What the task requires:
Your task is to transcribe all the entries exactly, excluding pictures.

Records for the exercise:

--------------------------------------------------

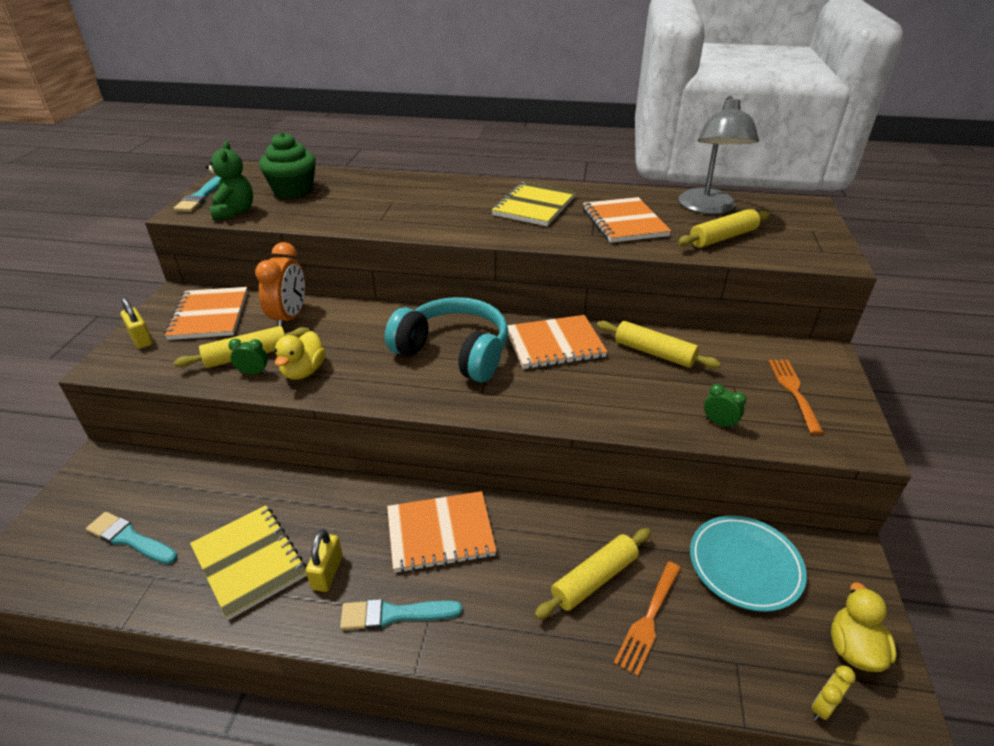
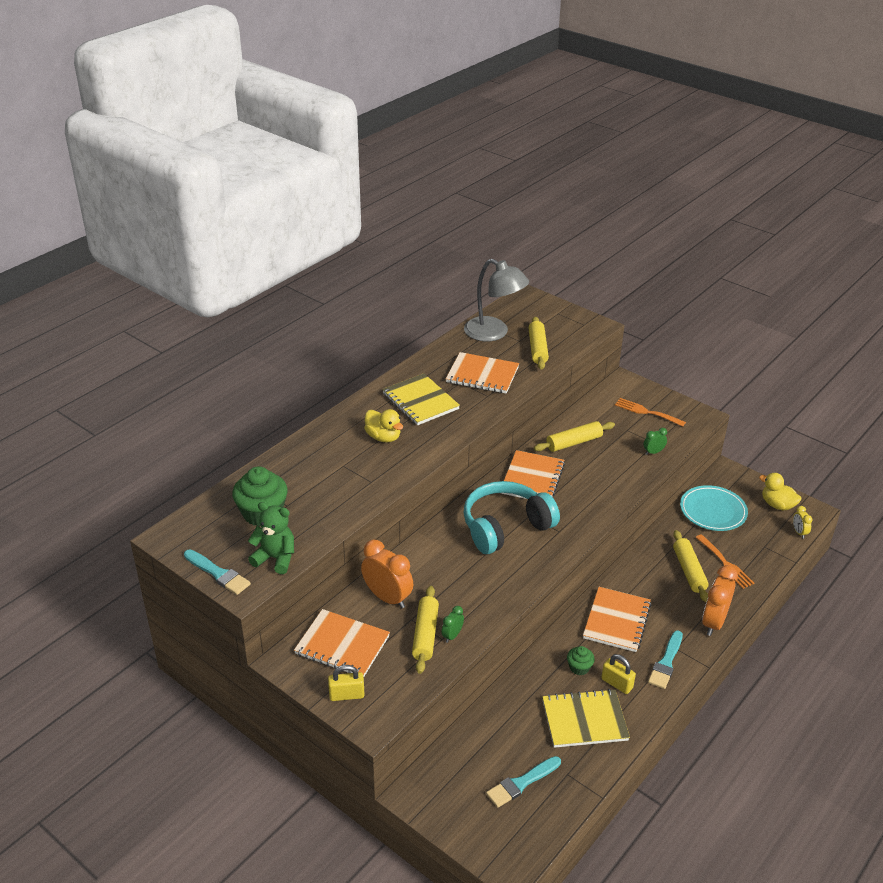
camera: 60 degrees left, 0 degrees up
(303, 371) = (471, 608): yellow duck -> yellow duck (383, 437)
(337, 525) = (579, 667): none -> green cupcake
(511, 647) = (714, 622): none -> orange clock

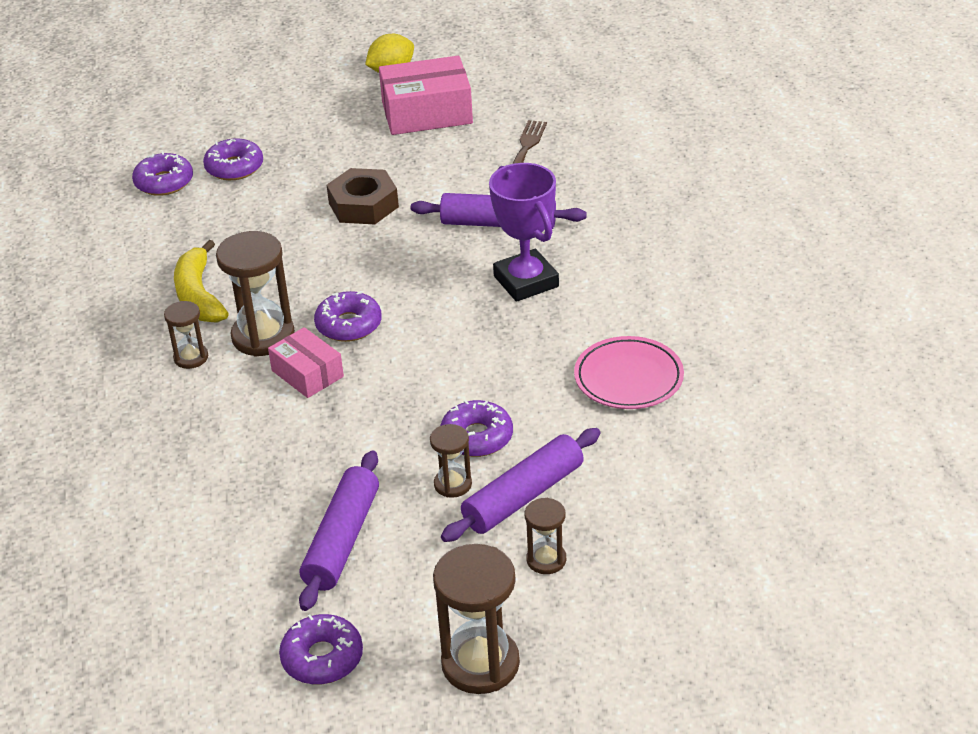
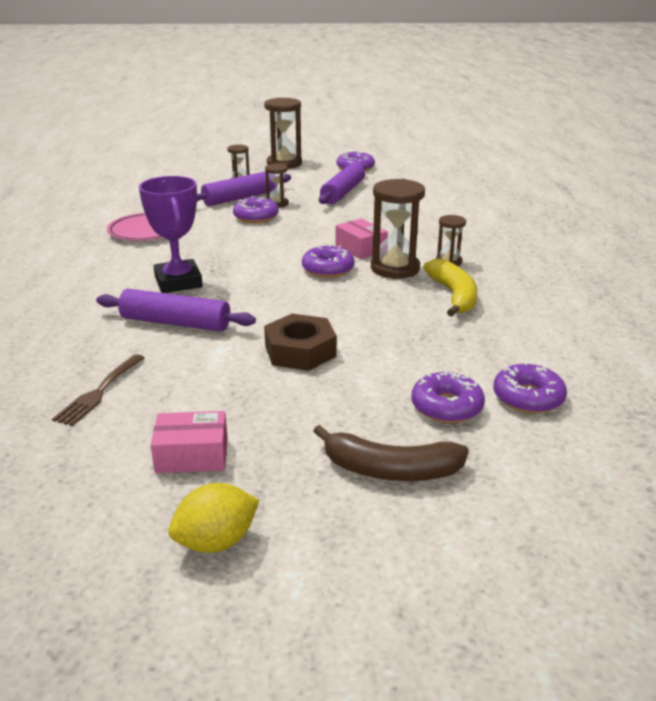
camera: 175 degrees left, 10 degrees down
(284, 119) = (390, 470): none -> brown banana
(427, 113) = (192, 455): pink box -> pink box, size x0.60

--------------------------------------------------

Solution:
camera: 60 degrees left, 0 degrees up
(303, 371) = (471, 608): yellow duck -> yellow duck (383, 437)
(337, 525) = (579, 667): none -> green cupcake
(511, 647) = (714, 622): none -> orange clock

camera: 175 degrees left, 10 degrees down
(284, 119) = (390, 470): none -> brown banana
(427, 113) = (192, 455): pink box -> pink box, size x0.60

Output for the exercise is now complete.